| Task to complete |
An exact copy of all the data is needed, with every picture left out.
======== Data to examine
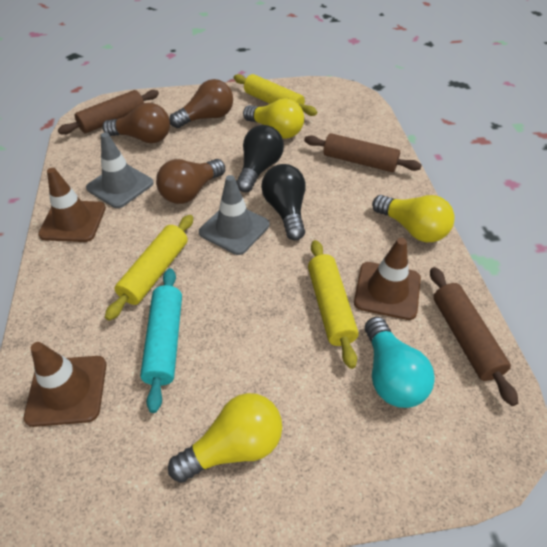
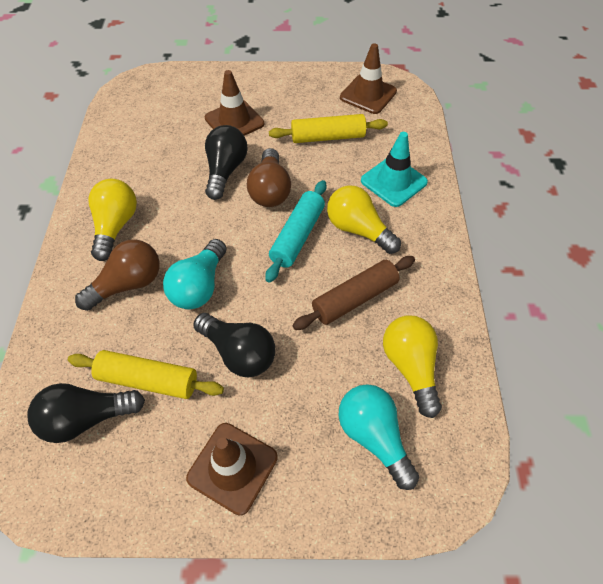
black light bulb: 2 -> 3
brown light bulb: 3 -> 2
brown rolling pin: 3 -> 1
grey traffic cone: 2 -> 0
turquoise light bulb: 1 -> 2
turquoise traffic cone: 0 -> 1
yellow rolling pin: 3 -> 2

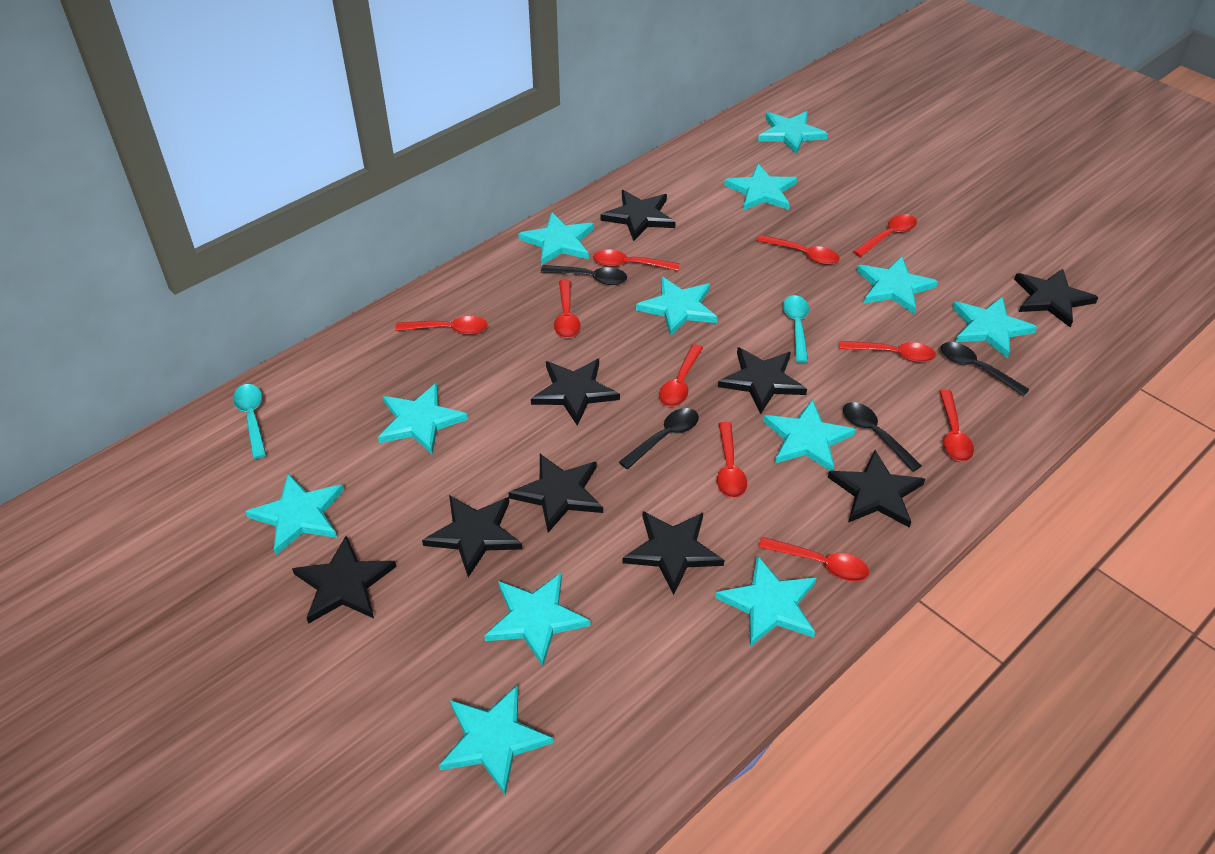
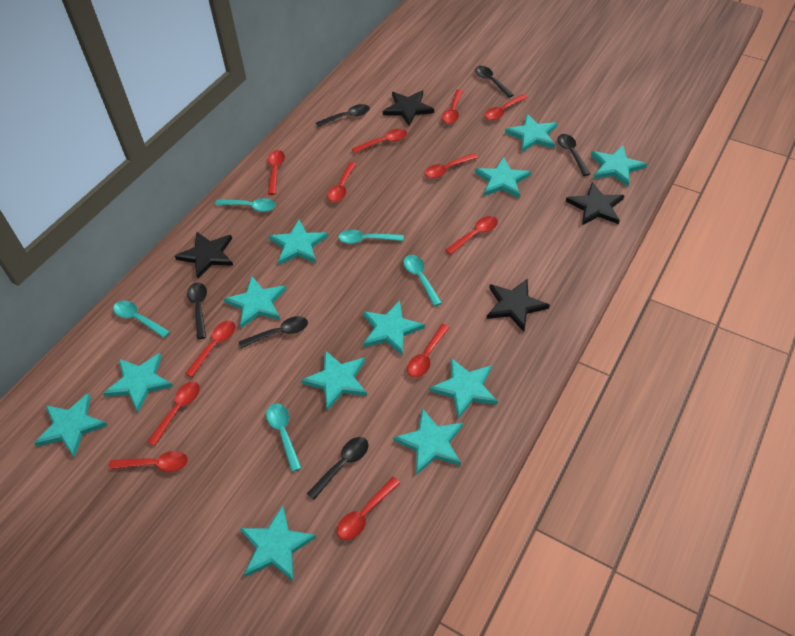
black spoon: 4 -> 6
black star: 9 -> 4
red spoon: 10 -> 12
turquoise spoon: 2 -> 5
================
| Answer for this exercise |
black light bulb: 2 -> 3
brown light bulb: 3 -> 2
brown rolling pin: 3 -> 1
grey traffic cone: 2 -> 0
turquoise light bulb: 1 -> 2
turquoise traffic cone: 0 -> 1
yellow rolling pin: 3 -> 2

black spoon: 4 -> 6
black star: 9 -> 4
red spoon: 10 -> 12
turquoise spoon: 2 -> 5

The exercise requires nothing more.